TASK GOAL: From the data that follows, copy every line holding the string "borrar".

GIVEN DATA:
-------------------------

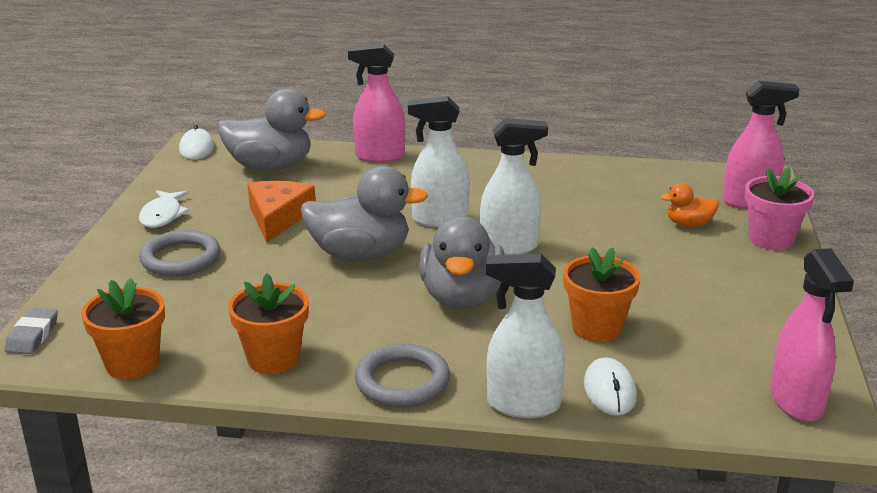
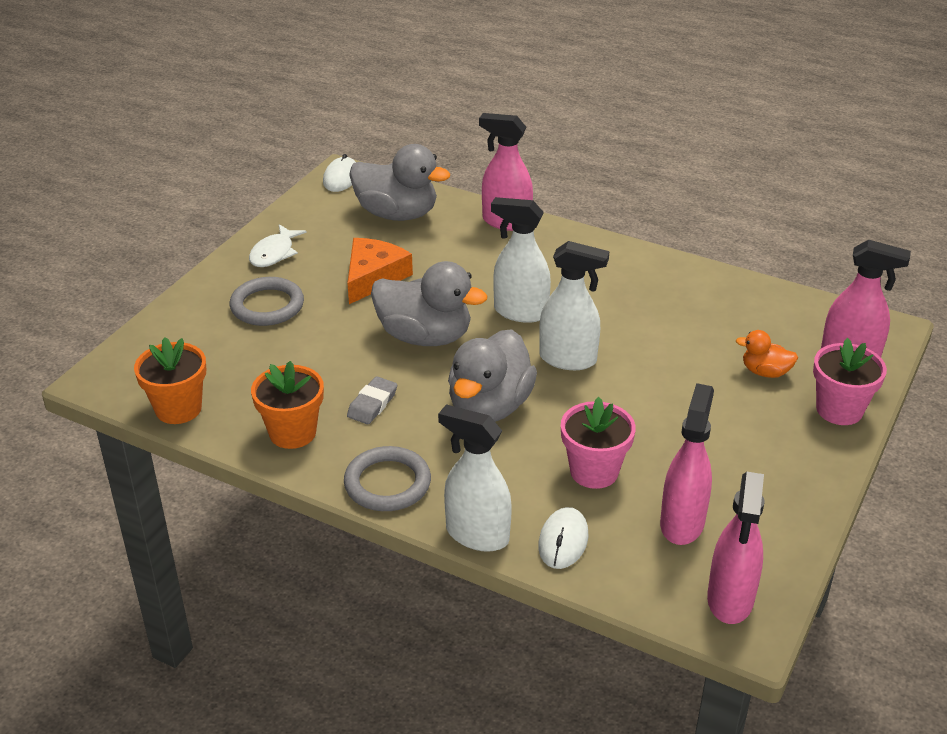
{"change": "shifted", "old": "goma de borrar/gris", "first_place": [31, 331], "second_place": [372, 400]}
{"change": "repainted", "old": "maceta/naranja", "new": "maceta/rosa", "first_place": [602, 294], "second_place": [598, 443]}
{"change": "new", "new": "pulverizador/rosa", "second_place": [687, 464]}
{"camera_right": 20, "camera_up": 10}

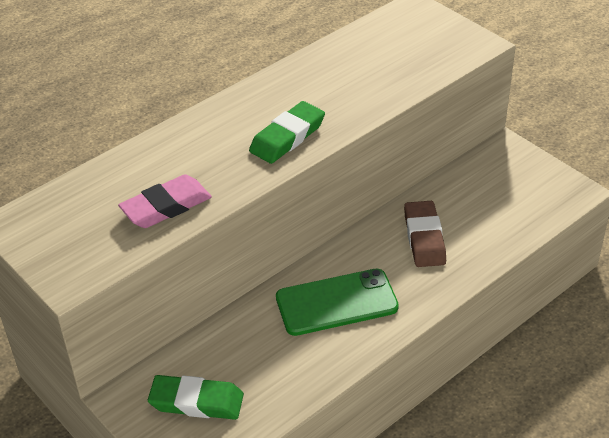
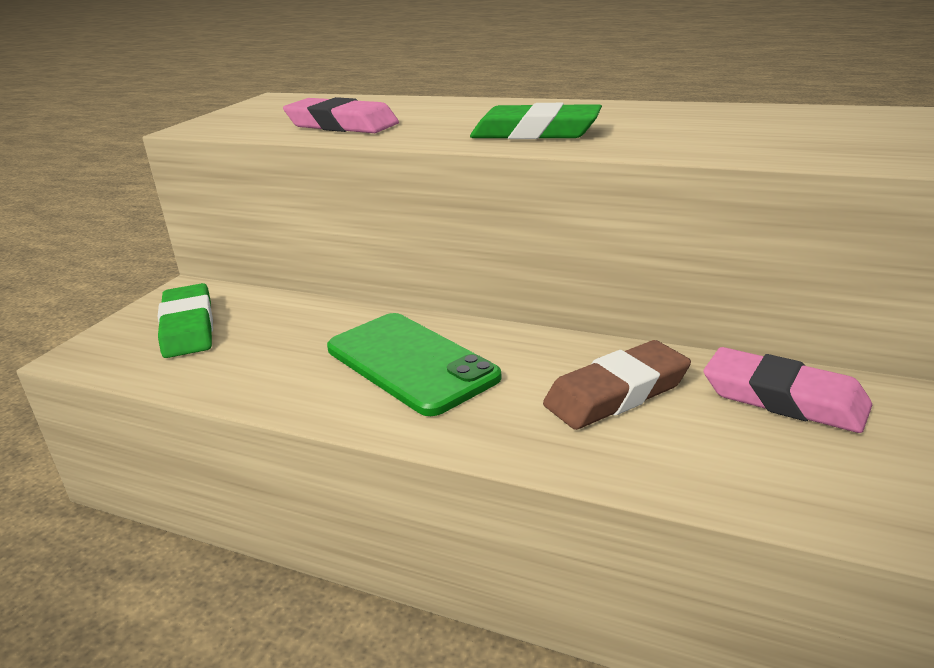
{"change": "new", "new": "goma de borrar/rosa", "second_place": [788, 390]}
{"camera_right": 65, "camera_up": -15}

-------------------------

RESULT OF THIS EXERCISE:
{"change": "shifted", "old": "goma de borrar/gris", "first_place": [31, 331], "second_place": [372, 400]}
{"change": "new", "new": "goma de borrar/rosa", "second_place": [788, 390]}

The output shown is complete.